Task item: The records sit below. Return every line in them that holds the word "width".
#### Recorded data ####
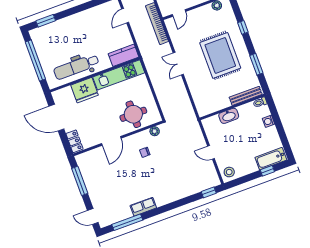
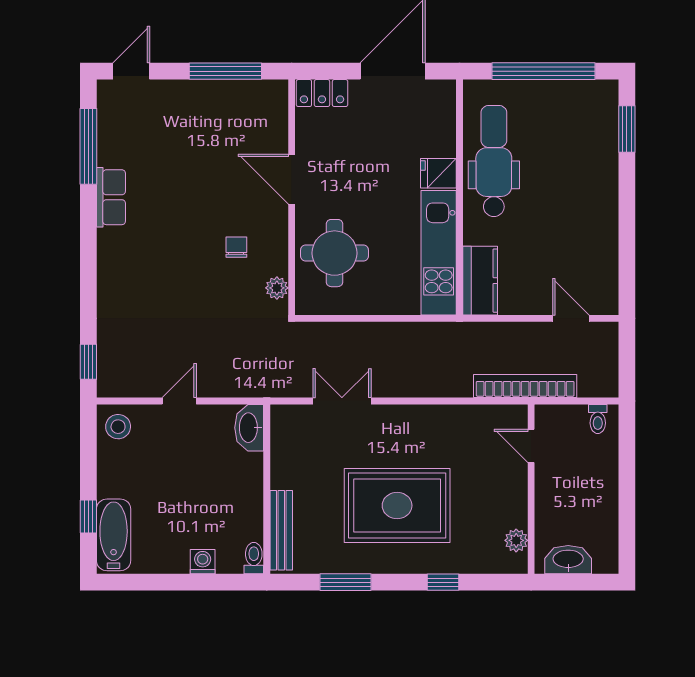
double door: (178, 64) -> (342, 401), moved
fridge: (85, 90) -> (438, 173), width x0.53, depth x0.75
washbasin: (229, 116) -> (249, 428), moved

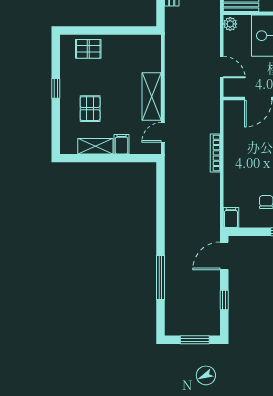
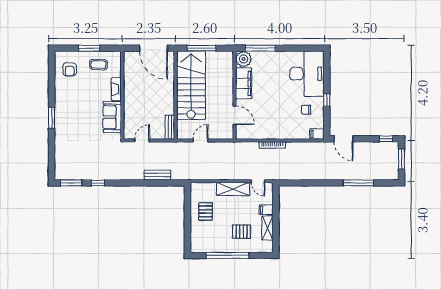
plant: (230, 24) -> (183, 135), removed
pallet: (88, 49) -> (206, 211), moved
door: (222, 67) -> (201, 140), moved
window: (56, 88) -> (228, 255), width x3.17
window: (224, 300) -> (386, 139), moved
####
Output:
fridge: (85, 90) -> (438, 173), width x0.53, depth x0.75
window: (56, 88) -> (228, 255), width x3.17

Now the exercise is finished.